» **THE TASK**: Once you find a line containing the word "yellow" in the entries below, copy it.

═══ EXERCISE INPUTS

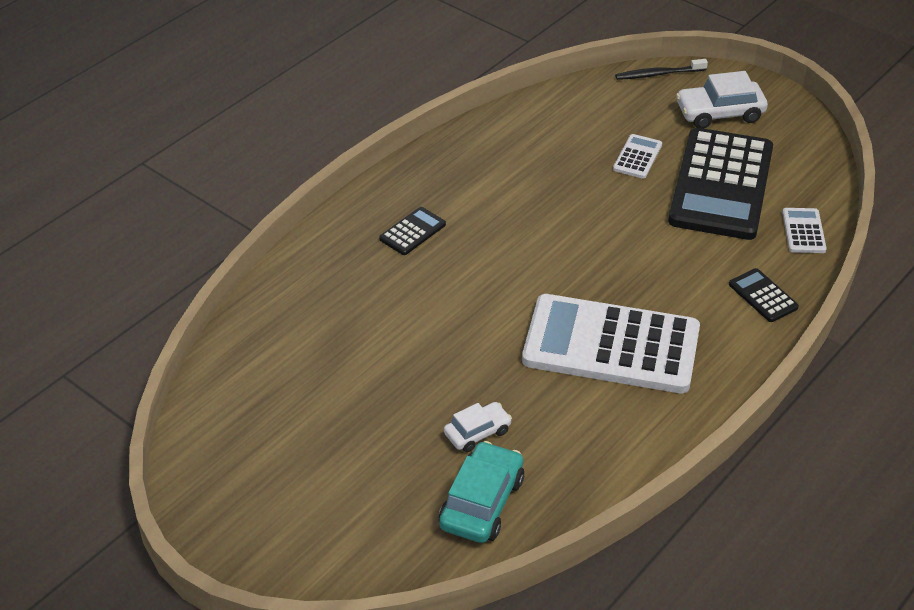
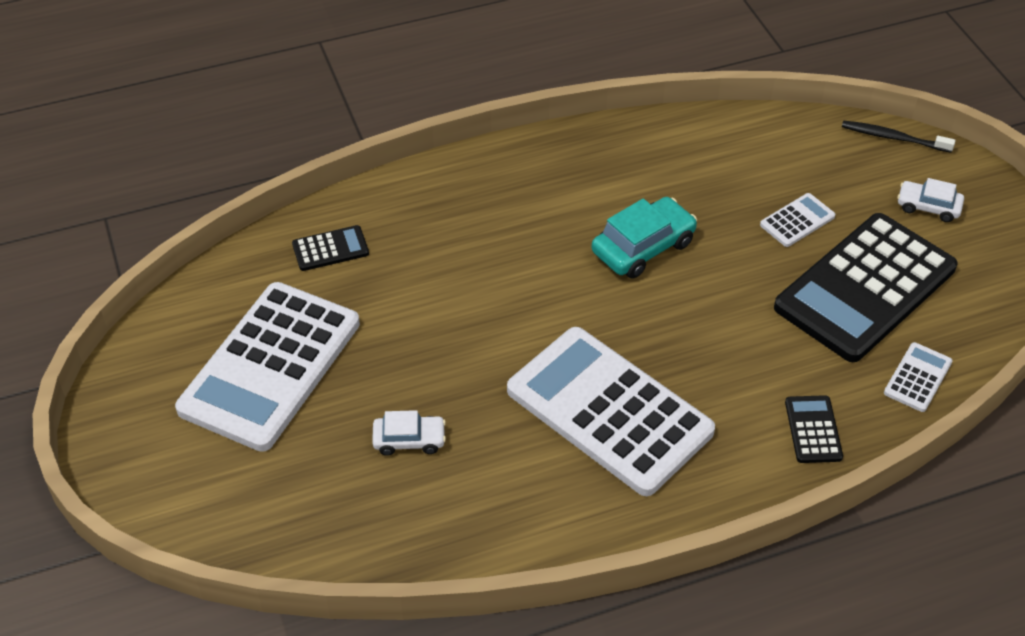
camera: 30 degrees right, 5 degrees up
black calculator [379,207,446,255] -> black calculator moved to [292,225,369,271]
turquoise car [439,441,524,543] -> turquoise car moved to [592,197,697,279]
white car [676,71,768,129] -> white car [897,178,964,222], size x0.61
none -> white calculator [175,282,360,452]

══════
═══ EXERCISE INPUTS

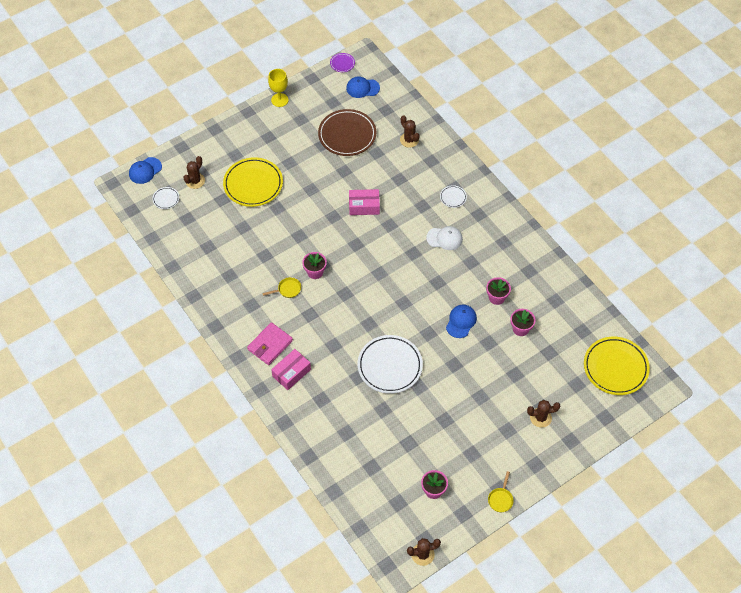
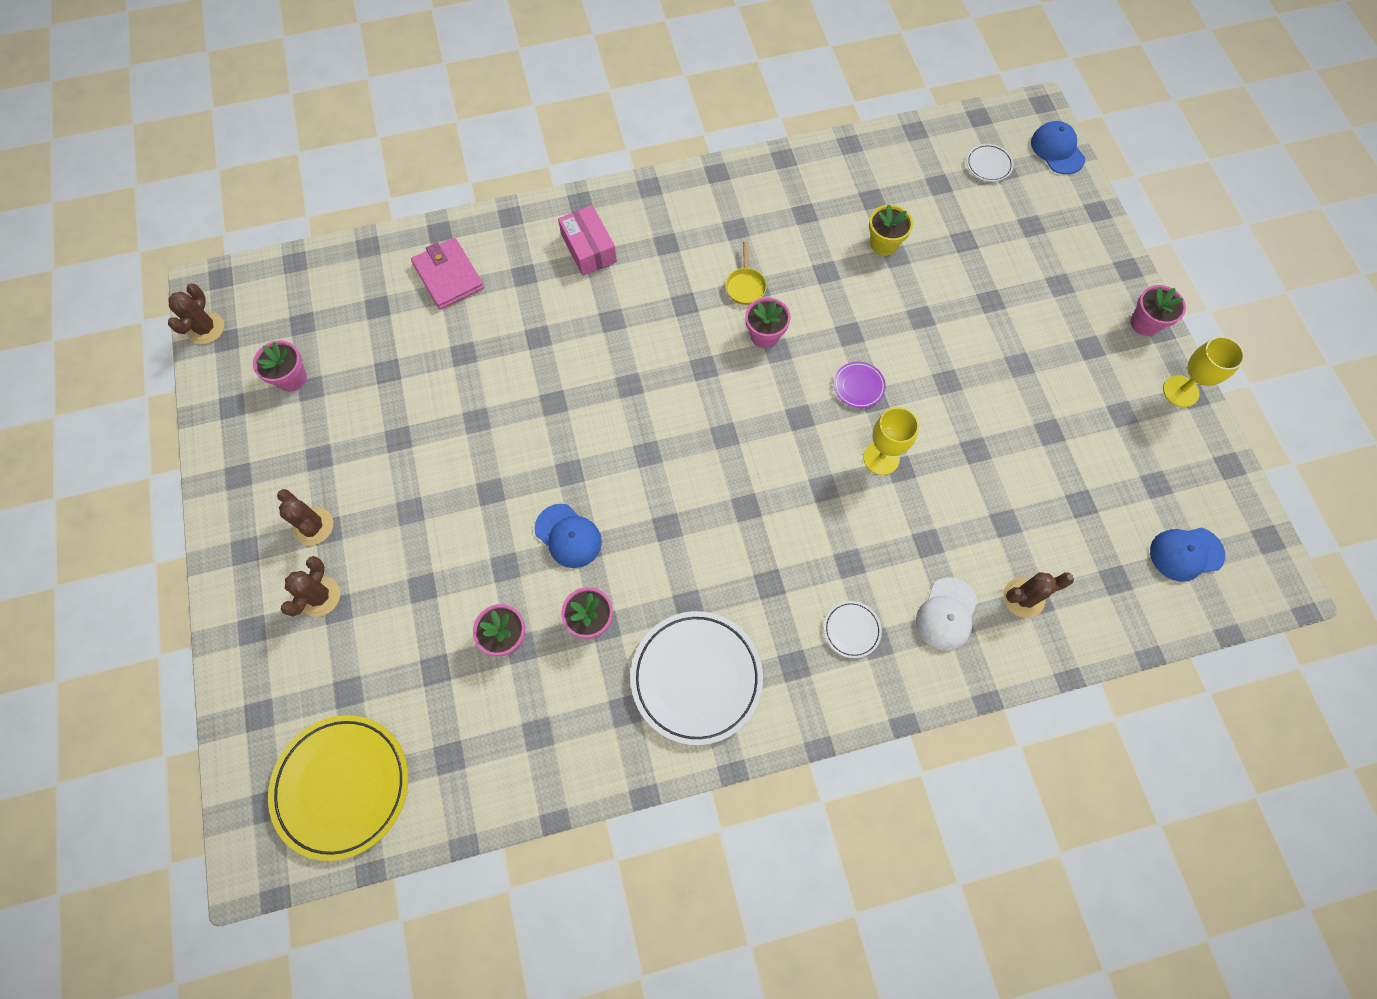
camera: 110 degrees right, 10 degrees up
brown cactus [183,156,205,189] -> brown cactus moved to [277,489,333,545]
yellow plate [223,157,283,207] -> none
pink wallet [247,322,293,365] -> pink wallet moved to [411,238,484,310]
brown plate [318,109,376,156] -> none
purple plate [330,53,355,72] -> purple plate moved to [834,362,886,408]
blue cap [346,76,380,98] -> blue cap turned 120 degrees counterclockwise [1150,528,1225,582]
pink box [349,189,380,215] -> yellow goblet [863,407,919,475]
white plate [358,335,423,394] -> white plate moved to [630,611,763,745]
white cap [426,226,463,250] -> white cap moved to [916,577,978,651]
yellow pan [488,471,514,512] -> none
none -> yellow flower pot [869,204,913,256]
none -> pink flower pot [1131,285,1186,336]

══════

» **RESPONSE BOX**:
yellow plate [223,157,283,207] -> none
pink box [349,189,380,215] -> yellow goblet [863,407,919,475]
yellow pan [488,471,514,512] -> none
none -> yellow flower pot [869,204,913,256]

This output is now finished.